==== RECORDS FOR THIS TASK ====

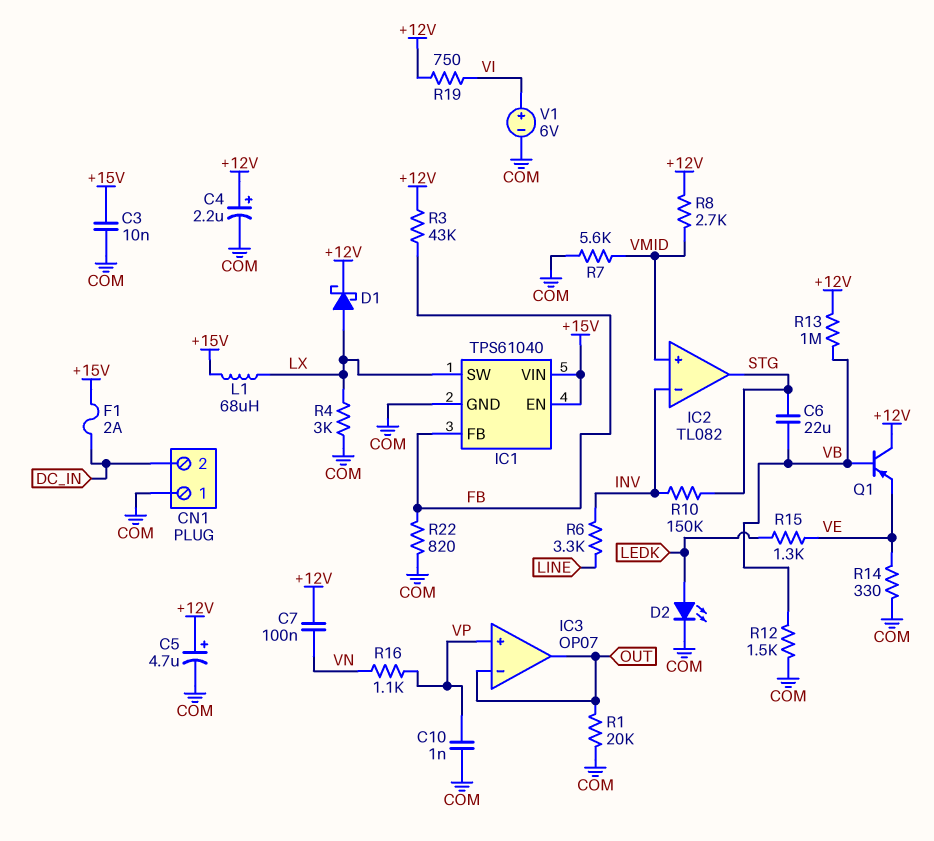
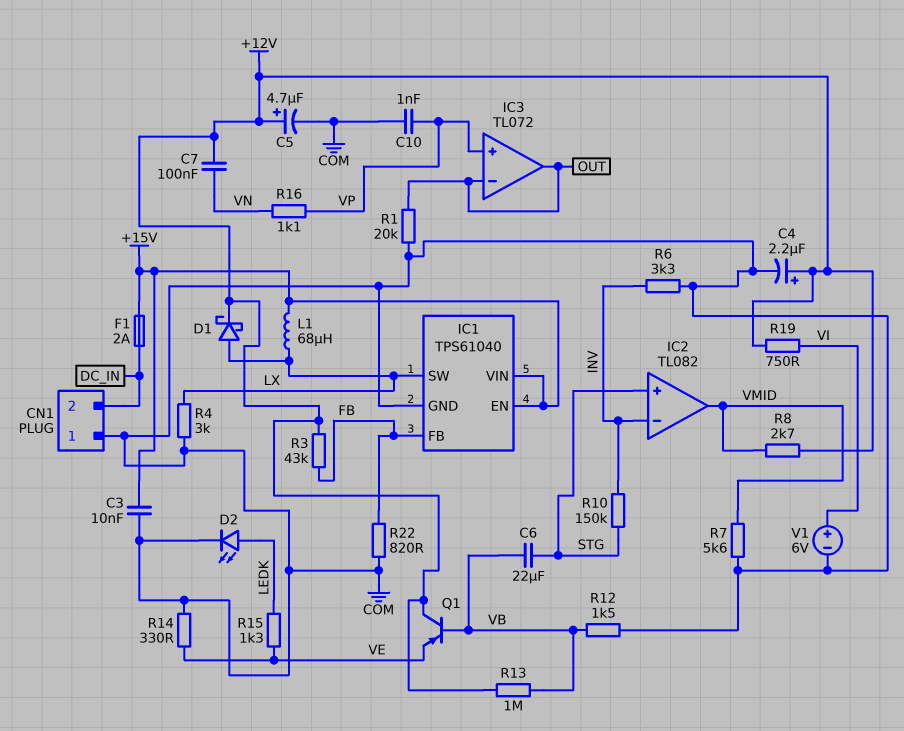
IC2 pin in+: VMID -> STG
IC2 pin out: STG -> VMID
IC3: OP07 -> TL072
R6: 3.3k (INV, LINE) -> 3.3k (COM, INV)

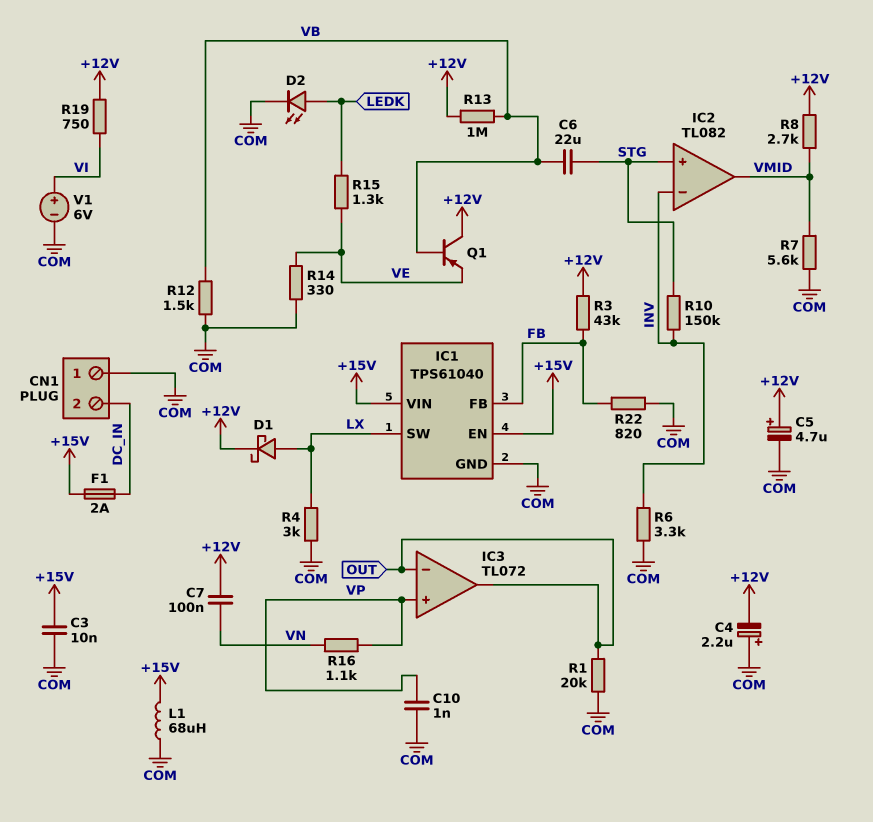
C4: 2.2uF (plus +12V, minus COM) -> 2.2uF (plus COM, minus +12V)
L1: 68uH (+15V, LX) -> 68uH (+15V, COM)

====
==== RECORDS FOR THIS TASK ====

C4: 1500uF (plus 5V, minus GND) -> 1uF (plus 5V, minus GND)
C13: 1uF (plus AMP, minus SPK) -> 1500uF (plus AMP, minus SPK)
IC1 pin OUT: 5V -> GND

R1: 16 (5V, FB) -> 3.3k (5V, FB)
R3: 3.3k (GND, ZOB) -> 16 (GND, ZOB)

====
==== RECORDS FOR THIS TASK ====

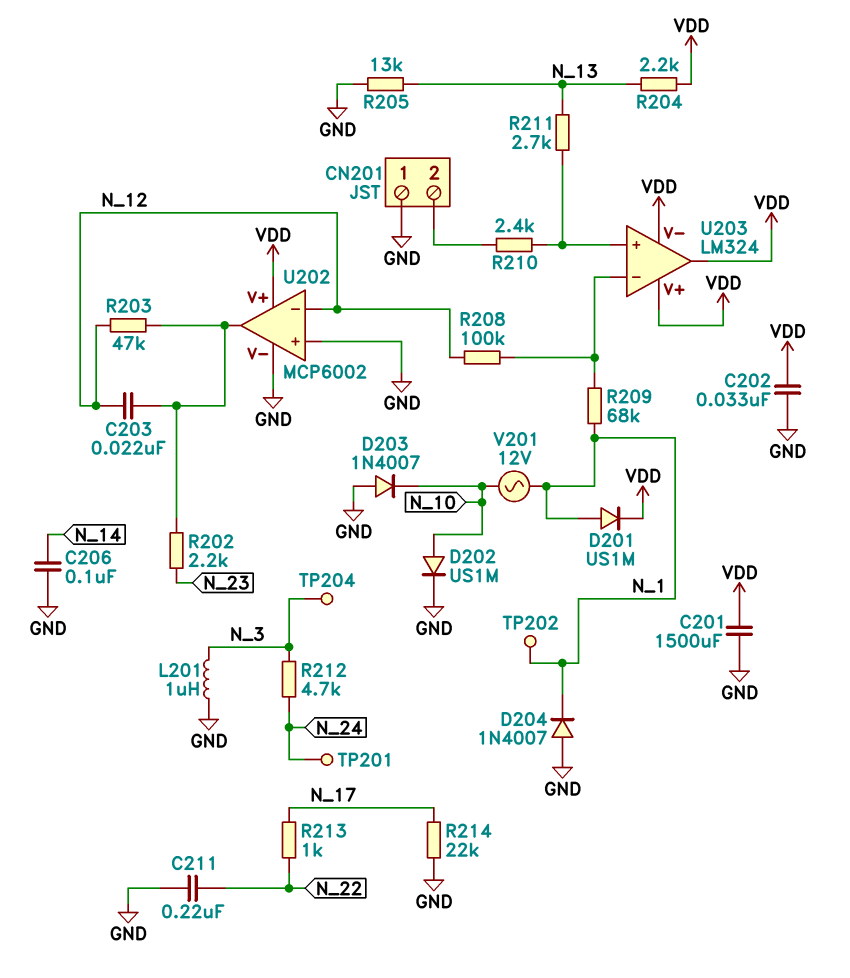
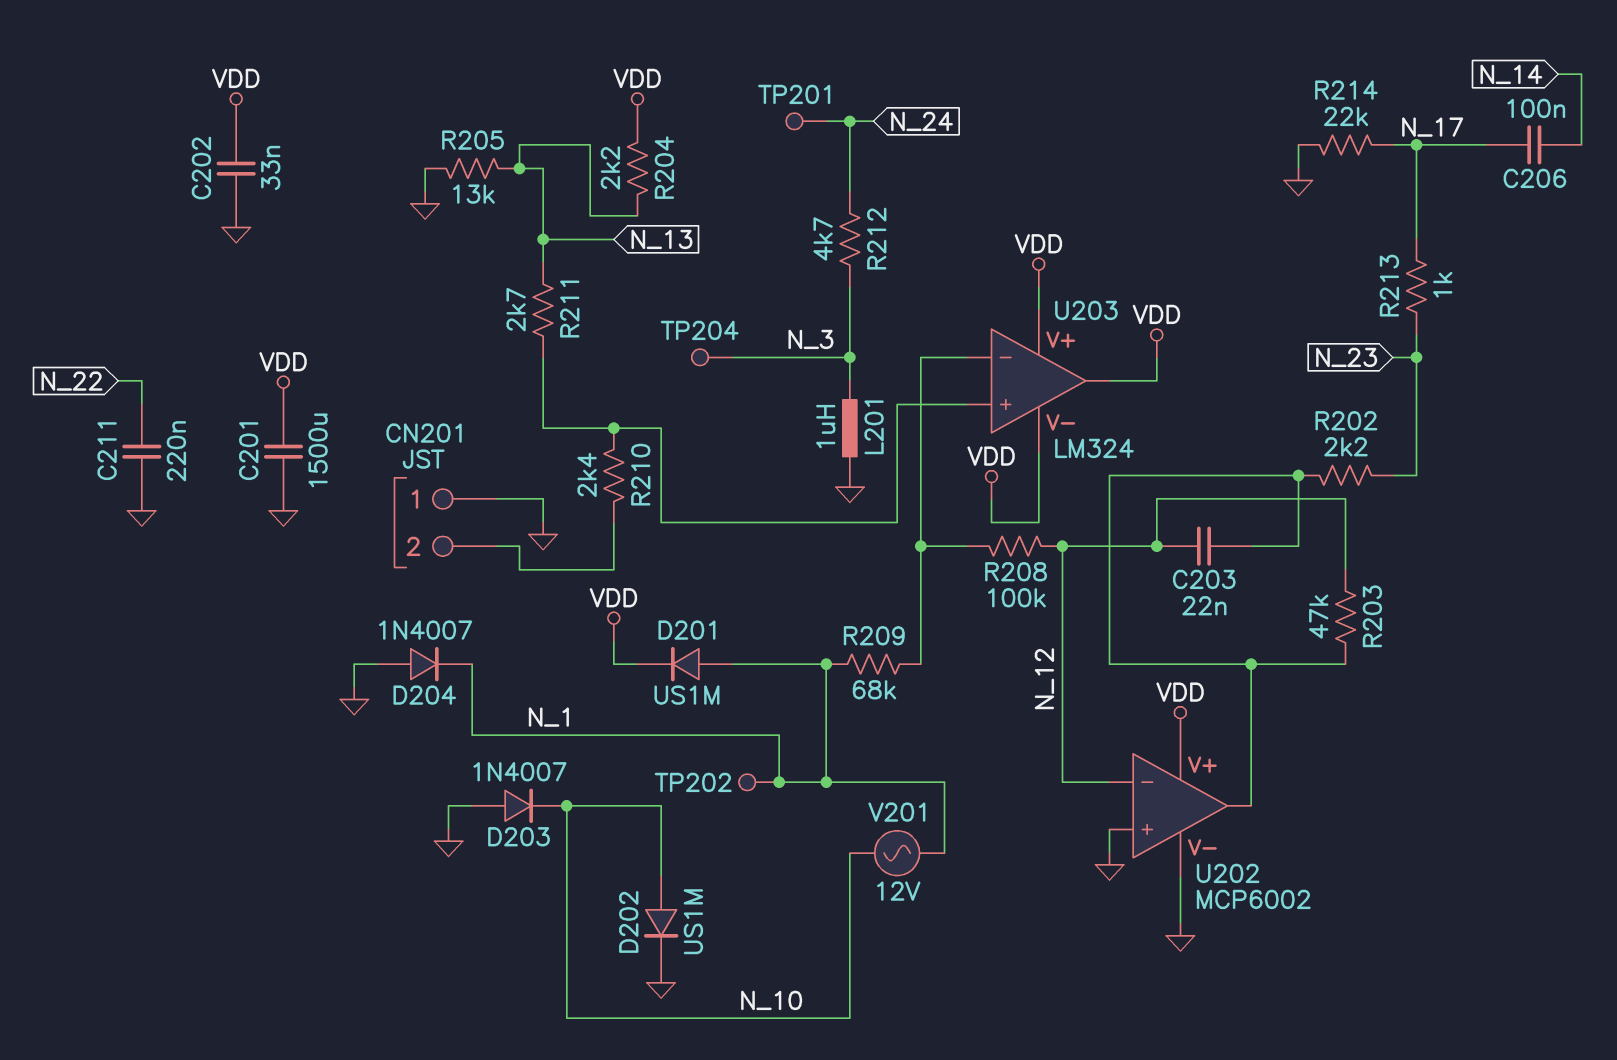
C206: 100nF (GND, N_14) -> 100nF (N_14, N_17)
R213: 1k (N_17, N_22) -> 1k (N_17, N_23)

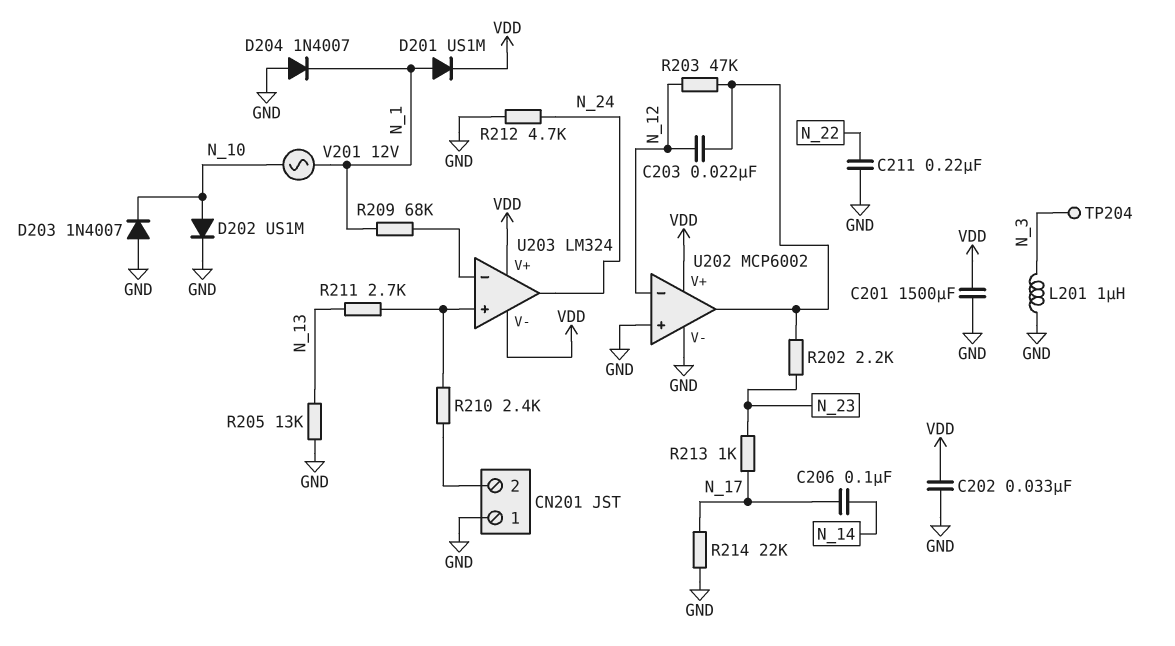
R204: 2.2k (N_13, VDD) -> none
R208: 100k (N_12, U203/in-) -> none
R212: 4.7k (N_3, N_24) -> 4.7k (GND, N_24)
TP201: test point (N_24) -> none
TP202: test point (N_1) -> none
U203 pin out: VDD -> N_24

====

## WHAT YOU ARE ASKED TO DO
Check each line of the data above for the word "none" and say how many lines have it. Give the number alone.

## TASK ANSWER
4